==== SUPPLIED ENTRIES

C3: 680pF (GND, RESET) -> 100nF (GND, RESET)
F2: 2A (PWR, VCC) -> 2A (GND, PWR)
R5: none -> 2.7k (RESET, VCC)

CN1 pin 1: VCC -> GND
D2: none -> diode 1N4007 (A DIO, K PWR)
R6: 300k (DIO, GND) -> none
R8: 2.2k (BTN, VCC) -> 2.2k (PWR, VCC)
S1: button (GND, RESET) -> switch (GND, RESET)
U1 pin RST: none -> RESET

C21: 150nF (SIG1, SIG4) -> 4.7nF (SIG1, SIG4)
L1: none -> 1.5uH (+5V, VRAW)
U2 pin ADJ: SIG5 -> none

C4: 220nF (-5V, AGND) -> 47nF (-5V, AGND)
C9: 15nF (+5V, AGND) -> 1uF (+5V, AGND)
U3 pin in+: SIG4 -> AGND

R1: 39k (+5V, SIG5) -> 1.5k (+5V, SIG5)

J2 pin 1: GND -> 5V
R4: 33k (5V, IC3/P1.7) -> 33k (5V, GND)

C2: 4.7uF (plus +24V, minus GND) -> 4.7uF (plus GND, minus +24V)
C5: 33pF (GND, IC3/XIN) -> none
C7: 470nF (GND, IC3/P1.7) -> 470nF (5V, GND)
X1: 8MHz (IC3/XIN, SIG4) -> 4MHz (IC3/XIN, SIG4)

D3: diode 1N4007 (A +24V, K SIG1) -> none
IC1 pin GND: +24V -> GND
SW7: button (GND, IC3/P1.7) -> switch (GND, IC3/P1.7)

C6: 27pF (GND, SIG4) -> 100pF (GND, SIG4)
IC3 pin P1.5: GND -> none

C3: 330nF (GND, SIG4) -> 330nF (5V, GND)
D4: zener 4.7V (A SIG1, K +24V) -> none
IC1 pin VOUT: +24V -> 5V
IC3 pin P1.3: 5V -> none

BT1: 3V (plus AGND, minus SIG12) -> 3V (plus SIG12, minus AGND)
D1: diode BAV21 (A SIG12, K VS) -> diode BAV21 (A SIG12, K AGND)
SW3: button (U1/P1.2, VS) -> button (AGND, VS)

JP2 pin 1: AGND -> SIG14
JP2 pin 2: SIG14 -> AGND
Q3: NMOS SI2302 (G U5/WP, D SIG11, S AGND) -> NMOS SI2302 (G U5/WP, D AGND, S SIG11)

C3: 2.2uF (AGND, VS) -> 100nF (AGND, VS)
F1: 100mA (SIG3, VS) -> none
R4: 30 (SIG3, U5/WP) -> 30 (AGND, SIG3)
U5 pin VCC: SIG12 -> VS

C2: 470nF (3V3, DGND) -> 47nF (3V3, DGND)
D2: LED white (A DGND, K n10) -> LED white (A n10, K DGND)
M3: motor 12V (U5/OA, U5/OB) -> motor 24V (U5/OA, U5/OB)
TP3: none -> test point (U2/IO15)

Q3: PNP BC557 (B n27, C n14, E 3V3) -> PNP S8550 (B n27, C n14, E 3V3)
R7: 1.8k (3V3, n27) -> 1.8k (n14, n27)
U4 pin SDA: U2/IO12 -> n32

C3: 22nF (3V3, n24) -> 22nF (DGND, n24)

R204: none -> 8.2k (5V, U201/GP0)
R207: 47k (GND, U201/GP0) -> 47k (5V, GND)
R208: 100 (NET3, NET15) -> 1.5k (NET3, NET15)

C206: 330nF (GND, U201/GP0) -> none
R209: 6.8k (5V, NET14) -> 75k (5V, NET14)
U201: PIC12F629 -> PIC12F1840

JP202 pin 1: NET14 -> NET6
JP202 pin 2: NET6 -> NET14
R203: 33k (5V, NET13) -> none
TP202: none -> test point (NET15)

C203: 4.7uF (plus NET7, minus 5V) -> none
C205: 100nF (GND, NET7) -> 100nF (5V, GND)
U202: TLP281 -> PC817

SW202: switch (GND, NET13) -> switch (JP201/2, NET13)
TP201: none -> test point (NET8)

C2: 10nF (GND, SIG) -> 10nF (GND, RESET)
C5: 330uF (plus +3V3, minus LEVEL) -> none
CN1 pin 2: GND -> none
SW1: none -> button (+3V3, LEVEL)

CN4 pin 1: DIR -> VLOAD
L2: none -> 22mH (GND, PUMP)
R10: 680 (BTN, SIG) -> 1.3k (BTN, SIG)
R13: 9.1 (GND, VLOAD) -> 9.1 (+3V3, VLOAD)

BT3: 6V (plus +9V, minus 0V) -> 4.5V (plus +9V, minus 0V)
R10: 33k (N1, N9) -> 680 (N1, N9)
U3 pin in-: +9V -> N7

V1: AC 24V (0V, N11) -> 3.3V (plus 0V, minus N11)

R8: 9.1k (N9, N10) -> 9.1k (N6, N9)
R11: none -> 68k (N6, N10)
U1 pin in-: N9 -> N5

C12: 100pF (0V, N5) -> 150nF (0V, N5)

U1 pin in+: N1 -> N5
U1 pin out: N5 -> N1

========

ACTIVITY:
Which lines run from the one holding "U1 pin RST: none -> RESET" through the one holding "R4: 33k (5V, IC3/P1.7) -> 33k (5V, GND)" in the records above? Repeat them exactly, both included, and nothing more.

SOLUTION:
U1 pin RST: none -> RESET

C21: 150nF (SIG1, SIG4) -> 4.7nF (SIG1, SIG4)
L1: none -> 1.5uH (+5V, VRAW)
U2 pin ADJ: SIG5 -> none

C4: 220nF (-5V, AGND) -> 47nF (-5V, AGND)
C9: 15nF (+5V, AGND) -> 1uF (+5V, AGND)
U3 pin in+: SIG4 -> AGND

R1: 39k (+5V, SIG5) -> 1.5k (+5V, SIG5)

J2 pin 1: GND -> 5V
R4: 33k (5V, IC3/P1.7) -> 33k (5V, GND)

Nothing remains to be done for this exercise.